TASK DETAILS: Please copy out the records below word for word, leaving out the pictures.

[Data taken from a collection]
------------------------------------------------------------------------
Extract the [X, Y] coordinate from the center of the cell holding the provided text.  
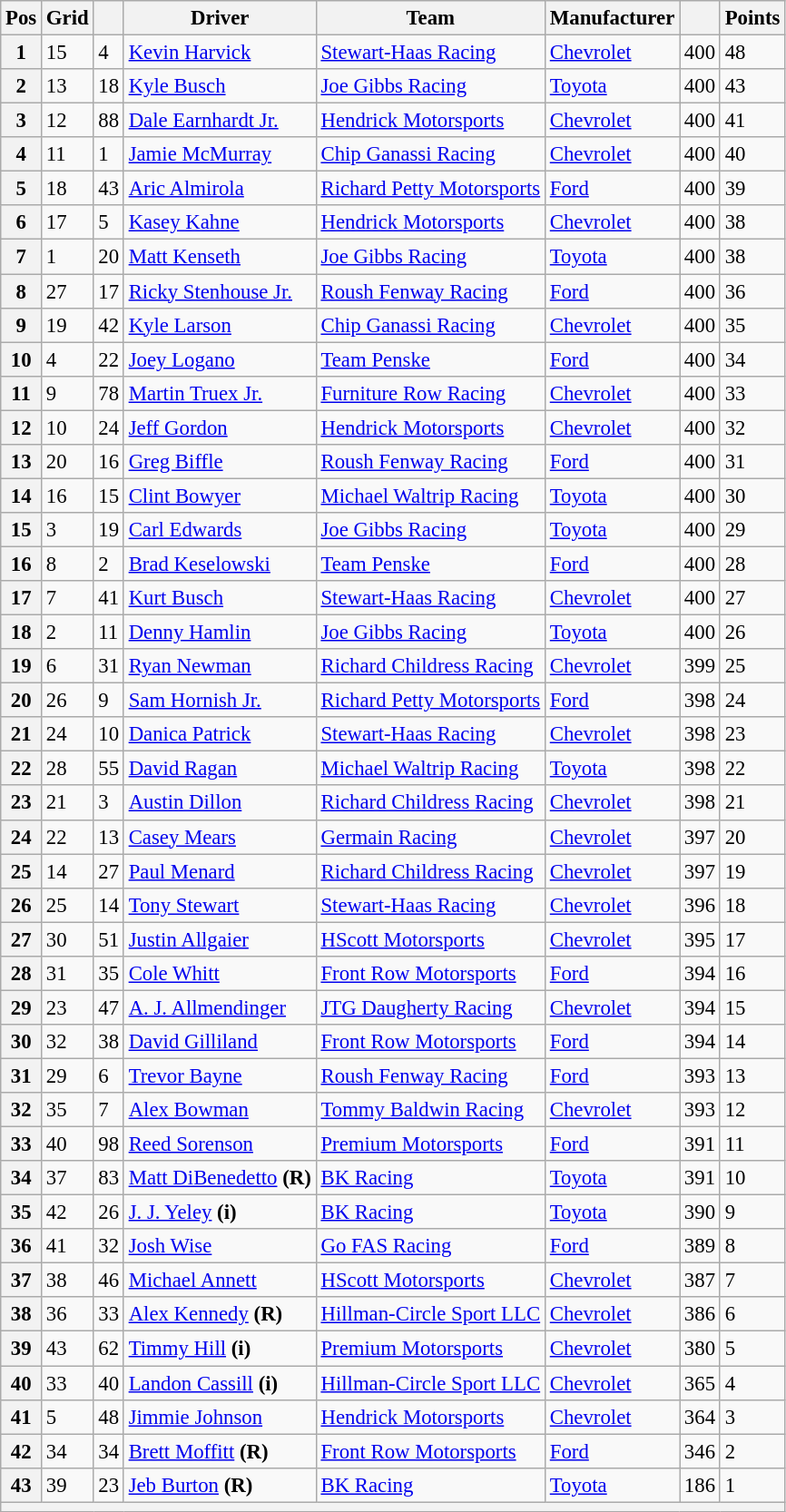
46 [109, 1281]
Kevin Harvick [220, 53]
Points [752, 18]
Manufacturer [612, 18]
55 [109, 769]
98 [109, 1145]
386 [701, 1315]
Tommy Baldwin Racing [430, 1110]
Kyle Busch [220, 86]
399 [701, 666]
Martin Truex Jr. [220, 393]
Jimmie Johnson [220, 1417]
380 [701, 1349]
Brad Keselowski [220, 564]
Casey Mears [220, 837]
Pos [22, 18]
Go FAS Racing [430, 1246]
Carl Edwards [220, 530]
62 [109, 1349]
Trevor Bayne [220, 1076]
Danica Patrick [220, 734]
364 [701, 1417]
Germain Racing [430, 837]
88 [109, 121]
Dale Earnhardt Jr. [220, 121]
Cole Whitt [220, 974]
Alex Kennedy (R) [220, 1315]
Jamie McMurray [220, 154]
Sam Hornish Jr. [220, 701]
Kyle Larson [220, 325]
346 [701, 1451]
Justin Allgaier [220, 939]
Greg Biffle [220, 462]
78 [109, 393]
Brett Moffitt (R) [220, 1451]
Denny Hamlin [220, 633]
Ryan Newman [220, 666]
365 [701, 1383]
Jeff Gordon [220, 427]
Kasey Kahne [220, 222]
395 [701, 939]
Matt DiBenedetto (R) [220, 1178]
JTG Daugherty Racing [430, 1007]
David Ragan [220, 769]
Josh Wise [220, 1246]
387 [701, 1281]
Driver [220, 18]
186 [701, 1485]
Tony Stewart [220, 905]
Reed Sorenson [220, 1145]
Matt Kenseth [220, 257]
J. J. Yeley (i) [220, 1213]
Joey Logano [220, 359]
Landon Cassill (i) [220, 1383]
Alex Bowman [220, 1110]
389 [701, 1246]
Grid [67, 18]
51 [109, 939]
Aric Almirola [220, 189]
390 [701, 1213]
83 [109, 1178]
Clint Bowyer [220, 496]
Timmy Hill (i) [220, 1349]
Ricky Stenhouse Jr. [220, 291]
396 [701, 905]
Team [430, 18]
Paul Menard [220, 871]
Austin Dillon [220, 803]
Kurt Busch [220, 598]
Jeb Burton (R) [220, 1485]
David Gilliland [220, 1042]
Michael Annett [220, 1281]
A. J. Allmendinger [220, 1007]
47 [109, 1007]
Furniture Row Racing [430, 393]
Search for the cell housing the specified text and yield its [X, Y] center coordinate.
------------------------------------------------------------------------
SOLUTION FOR THIS EXERCISE:
Extract the [X, Y] coordinate from the center of the cell holding the provided text.  
46 [109, 1281]
Kevin Harvick [220, 53]
Points [752, 18]
Manufacturer [612, 18]
55 [109, 769]
98 [109, 1145]
386 [701, 1315]
Tommy Baldwin Racing [430, 1110]
Kyle Busch [220, 86]
399 [701, 666]
Martin Truex Jr. [220, 393]
Jimmie Johnson [220, 1417]
380 [701, 1349]
Brad Keselowski [220, 564]
Casey Mears [220, 837]
Pos [22, 18]
Go FAS Racing [430, 1246]
Carl Edwards [220, 530]
62 [109, 1349]
Trevor Bayne [220, 1076]
Danica Patrick [220, 734]
364 [701, 1417]
Germain Racing [430, 837]
88 [109, 121]
Dale Earnhardt Jr. [220, 121]
Cole Whitt [220, 974]
Alex Kennedy (R) [220, 1315]
Jamie McMurray [220, 154]
Sam Hornish Jr. [220, 701]
Kyle Larson [220, 325]
346 [701, 1451]
Justin Allgaier [220, 939]
Greg Biffle [220, 462]
78 [109, 393]
Brett Moffitt (R) [220, 1451]
Denny Hamlin [220, 633]
Ryan Newman [220, 666]
365 [701, 1383]
Jeff Gordon [220, 427]
Kasey Kahne [220, 222]
395 [701, 939]
Matt DiBenedetto (R) [220, 1178]
JTG Daugherty Racing [430, 1007]
David Ragan [220, 769]
Josh Wise [220, 1246]
387 [701, 1281]
Driver [220, 18]
186 [701, 1485]
Tony Stewart [220, 905]
Reed Sorenson [220, 1145]
Matt Kenseth [220, 257]
J. J. Yeley (i) [220, 1213]
Joey Logano [220, 359]
Landon Cassill (i) [220, 1383]
Alex Bowman [220, 1110]
389 [701, 1246]
Grid [67, 18]
51 [109, 939]
Aric Almirola [220, 189]
390 [701, 1213]
83 [109, 1178]
Clint Bowyer [220, 496]
Timmy Hill (i) [220, 1349]
Ricky Stenhouse Jr. [220, 291]
396 [701, 905]
Team [430, 18]
Paul Menard [220, 871]
Austin Dillon [220, 803]
Kurt Busch [220, 598]
Jeb Burton (R) [220, 1485]
David Gilliland [220, 1042]
Michael Annett [220, 1281]
A. J. Allmendinger [220, 1007]
47 [109, 1007]
Furniture Row Racing [430, 393]
Search for the cell housing the specified text and yield its [X, Y] center coordinate.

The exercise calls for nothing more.